• [Source material]
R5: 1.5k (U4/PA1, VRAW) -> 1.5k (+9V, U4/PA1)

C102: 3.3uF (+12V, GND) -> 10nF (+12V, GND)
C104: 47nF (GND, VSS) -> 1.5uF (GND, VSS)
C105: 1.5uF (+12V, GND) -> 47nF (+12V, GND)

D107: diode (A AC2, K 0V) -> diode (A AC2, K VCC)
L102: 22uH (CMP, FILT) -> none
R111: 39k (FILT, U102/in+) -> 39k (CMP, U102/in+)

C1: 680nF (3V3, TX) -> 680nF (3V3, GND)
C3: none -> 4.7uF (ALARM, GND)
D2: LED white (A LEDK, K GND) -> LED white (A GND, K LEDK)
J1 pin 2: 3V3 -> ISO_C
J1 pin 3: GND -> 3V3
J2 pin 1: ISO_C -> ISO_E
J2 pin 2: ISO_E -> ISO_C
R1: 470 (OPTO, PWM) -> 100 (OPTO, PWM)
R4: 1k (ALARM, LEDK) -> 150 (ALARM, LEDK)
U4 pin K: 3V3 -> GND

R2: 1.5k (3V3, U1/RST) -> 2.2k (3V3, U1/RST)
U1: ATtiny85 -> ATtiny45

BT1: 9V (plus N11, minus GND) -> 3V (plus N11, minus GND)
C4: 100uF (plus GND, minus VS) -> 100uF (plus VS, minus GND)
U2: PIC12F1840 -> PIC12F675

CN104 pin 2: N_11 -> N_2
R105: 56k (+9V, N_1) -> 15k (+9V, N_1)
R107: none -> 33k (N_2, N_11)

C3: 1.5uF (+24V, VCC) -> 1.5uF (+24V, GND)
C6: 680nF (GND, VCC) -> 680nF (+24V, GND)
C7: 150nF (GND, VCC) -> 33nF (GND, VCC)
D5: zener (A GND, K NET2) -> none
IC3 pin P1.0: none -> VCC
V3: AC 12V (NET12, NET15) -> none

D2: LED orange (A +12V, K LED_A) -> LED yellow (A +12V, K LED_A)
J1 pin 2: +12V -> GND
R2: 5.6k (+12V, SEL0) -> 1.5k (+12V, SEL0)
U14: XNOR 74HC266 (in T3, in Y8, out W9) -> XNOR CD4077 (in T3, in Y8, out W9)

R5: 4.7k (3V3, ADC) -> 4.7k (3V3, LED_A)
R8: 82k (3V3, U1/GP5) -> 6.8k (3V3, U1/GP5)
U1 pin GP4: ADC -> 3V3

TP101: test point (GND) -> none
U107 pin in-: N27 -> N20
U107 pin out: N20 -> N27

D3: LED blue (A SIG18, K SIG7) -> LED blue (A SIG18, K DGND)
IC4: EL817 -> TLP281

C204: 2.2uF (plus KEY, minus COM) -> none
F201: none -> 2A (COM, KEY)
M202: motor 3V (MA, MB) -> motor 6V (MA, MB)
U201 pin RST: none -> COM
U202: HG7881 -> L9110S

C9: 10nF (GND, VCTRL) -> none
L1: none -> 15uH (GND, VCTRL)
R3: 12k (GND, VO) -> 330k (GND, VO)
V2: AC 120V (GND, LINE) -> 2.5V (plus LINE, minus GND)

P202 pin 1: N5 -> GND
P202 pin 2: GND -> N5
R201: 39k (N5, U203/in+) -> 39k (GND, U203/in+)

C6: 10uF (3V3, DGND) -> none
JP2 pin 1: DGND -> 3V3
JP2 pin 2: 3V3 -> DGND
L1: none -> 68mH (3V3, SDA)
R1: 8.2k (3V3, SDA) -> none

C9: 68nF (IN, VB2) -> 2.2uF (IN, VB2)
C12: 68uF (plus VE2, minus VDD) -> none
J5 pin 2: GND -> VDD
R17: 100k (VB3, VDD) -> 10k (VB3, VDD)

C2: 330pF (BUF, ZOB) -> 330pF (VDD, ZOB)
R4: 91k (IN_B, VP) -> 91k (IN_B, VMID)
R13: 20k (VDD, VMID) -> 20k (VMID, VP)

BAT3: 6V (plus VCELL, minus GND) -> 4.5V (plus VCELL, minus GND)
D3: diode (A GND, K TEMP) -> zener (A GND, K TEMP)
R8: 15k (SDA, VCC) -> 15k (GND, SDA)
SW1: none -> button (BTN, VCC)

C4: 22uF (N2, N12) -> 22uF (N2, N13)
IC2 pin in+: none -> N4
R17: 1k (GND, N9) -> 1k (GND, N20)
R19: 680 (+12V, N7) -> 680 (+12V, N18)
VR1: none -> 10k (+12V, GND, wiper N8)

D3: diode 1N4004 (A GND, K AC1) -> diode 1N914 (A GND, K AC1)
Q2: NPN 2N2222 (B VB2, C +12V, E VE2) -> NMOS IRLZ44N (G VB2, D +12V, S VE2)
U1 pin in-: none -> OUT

• [What the task asks]
The records above are to be given again in full, word for word.

• [Reply to the task]
R5: 1.5k (U4/PA1, VRAW) -> 1.5k (+9V, U4/PA1)

C102: 3.3uF (+12V, GND) -> 10nF (+12V, GND)
C104: 47nF (GND, VSS) -> 1.5uF (GND, VSS)
C105: 1.5uF (+12V, GND) -> 47nF (+12V, GND)

D107: diode (A AC2, K 0V) -> diode (A AC2, K VCC)
L102: 22uH (CMP, FILT) -> none
R111: 39k (FILT, U102/in+) -> 39k (CMP, U102/in+)

C1: 680nF (3V3, TX) -> 680nF (3V3, GND)
C3: none -> 4.7uF (ALARM, GND)
D2: LED white (A LEDK, K GND) -> LED white (A GND, K LEDK)
J1 pin 2: 3V3 -> ISO_C
J1 pin 3: GND -> 3V3
J2 pin 1: ISO_C -> ISO_E
J2 pin 2: ISO_E -> ISO_C
R1: 470 (OPTO, PWM) -> 100 (OPTO, PWM)
R4: 1k (ALARM, LEDK) -> 150 (ALARM, LEDK)
U4 pin K: 3V3 -> GND

R2: 1.5k (3V3, U1/RST) -> 2.2k (3V3, U1/RST)
U1: ATtiny85 -> ATtiny45

BT1: 9V (plus N11, minus GND) -> 3V (plus N11, minus GND)
C4: 100uF (plus GND, minus VS) -> 100uF (plus VS, minus GND)
U2: PIC12F1840 -> PIC12F675

CN104 pin 2: N_11 -> N_2
R105: 56k (+9V, N_1) -> 15k (+9V, N_1)
R107: none -> 33k (N_2, N_11)

C3: 1.5uF (+24V, VCC) -> 1.5uF (+24V, GND)
C6: 680nF (GND, VCC) -> 680nF (+24V, GND)
C7: 150nF (GND, VCC) -> 33nF (GND, VCC)
D5: zener (A GND, K NET2) -> none
IC3 pin P1.0: none -> VCC
V3: AC 12V (NET12, NET15) -> none

D2: LED orange (A +12V, K LED_A) -> LED yellow (A +12V, K LED_A)
J1 pin 2: +12V -> GND
R2: 5.6k (+12V, SEL0) -> 1.5k (+12V, SEL0)
U14: XNOR 74HC266 (in T3, in Y8, out W9) -> XNOR CD4077 (in T3, in Y8, out W9)

R5: 4.7k (3V3, ADC) -> 4.7k (3V3, LED_A)
R8: 82k (3V3, U1/GP5) -> 6.8k (3V3, U1/GP5)
U1 pin GP4: ADC -> 3V3

TP101: test point (GND) -> none
U107 pin in-: N27 -> N20
U107 pin out: N20 -> N27

D3: LED blue (A SIG18, K SIG7) -> LED blue (A SIG18, K DGND)
IC4: EL817 -> TLP281

C204: 2.2uF (plus KEY, minus COM) -> none
F201: none -> 2A (COM, KEY)
M202: motor 3V (MA, MB) -> motor 6V (MA, MB)
U201 pin RST: none -> COM
U202: HG7881 -> L9110S

C9: 10nF (GND, VCTRL) -> none
L1: none -> 15uH (GND, VCTRL)
R3: 12k (GND, VO) -> 330k (GND, VO)
V2: AC 120V (GND, LINE) -> 2.5V (plus LINE, minus GND)

P202 pin 1: N5 -> GND
P202 pin 2: GND -> N5
R201: 39k (N5, U203/in+) -> 39k (GND, U203/in+)

C6: 10uF (3V3, DGND) -> none
JP2 pin 1: DGND -> 3V3
JP2 pin 2: 3V3 -> DGND
L1: none -> 68mH (3V3, SDA)
R1: 8.2k (3V3, SDA) -> none

C9: 68nF (IN, VB2) -> 2.2uF (IN, VB2)
C12: 68uF (plus VE2, minus VDD) -> none
J5 pin 2: GND -> VDD
R17: 100k (VB3, VDD) -> 10k (VB3, VDD)

C2: 330pF (BUF, ZOB) -> 330pF (VDD, ZOB)
R4: 91k (IN_B, VP) -> 91k (IN_B, VMID)
R13: 20k (VDD, VMID) -> 20k (VMID, VP)

BAT3: 6V (plus VCELL, minus GND) -> 4.5V (plus VCELL, minus GND)
D3: diode (A GND, K TEMP) -> zener (A GND, K TEMP)
R8: 15k (SDA, VCC) -> 15k (GND, SDA)
SW1: none -> button (BTN, VCC)

C4: 22uF (N2, N12) -> 22uF (N2, N13)
IC2 pin in+: none -> N4
R17: 1k (GND, N9) -> 1k (GND, N20)
R19: 680 (+12V, N7) -> 680 (+12V, N18)
VR1: none -> 10k (+12V, GND, wiper N8)

D3: diode 1N4004 (A GND, K AC1) -> diode 1N914 (A GND, K AC1)
Q2: NPN 2N2222 (B VB2, C +12V, E VE2) -> NMOS IRLZ44N (G VB2, D +12V, S VE2)
U1 pin in-: none -> OUT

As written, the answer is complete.